▶ Task statement:
In the records below, find the line with "D103: LED yellow" and the line with "TR102: PNP BC557"; return exactly those lines and every line between them.

▶ Material shown:
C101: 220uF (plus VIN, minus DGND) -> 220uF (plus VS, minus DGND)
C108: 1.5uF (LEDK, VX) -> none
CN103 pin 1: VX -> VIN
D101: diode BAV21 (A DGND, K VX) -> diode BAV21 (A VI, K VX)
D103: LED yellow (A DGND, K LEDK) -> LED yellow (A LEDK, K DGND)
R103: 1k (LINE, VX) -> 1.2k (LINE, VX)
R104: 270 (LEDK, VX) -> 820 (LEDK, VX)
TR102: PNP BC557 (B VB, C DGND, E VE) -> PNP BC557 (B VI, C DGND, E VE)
---
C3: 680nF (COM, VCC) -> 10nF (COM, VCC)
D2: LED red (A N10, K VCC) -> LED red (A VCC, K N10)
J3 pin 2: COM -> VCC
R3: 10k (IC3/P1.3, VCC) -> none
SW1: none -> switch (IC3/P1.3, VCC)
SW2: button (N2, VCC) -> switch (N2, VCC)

▶ Answer space:
D103: LED yellow (A DGND, K LEDK) -> LED yellow (A LEDK, K DGND)
R103: 1k (LINE, VX) -> 1.2k (LINE, VX)
R104: 270 (LEDK, VX) -> 820 (LEDK, VX)
TR102: PNP BC557 (B VB, C DGND, E VE) -> PNP BC557 (B VI, C DGND, E VE)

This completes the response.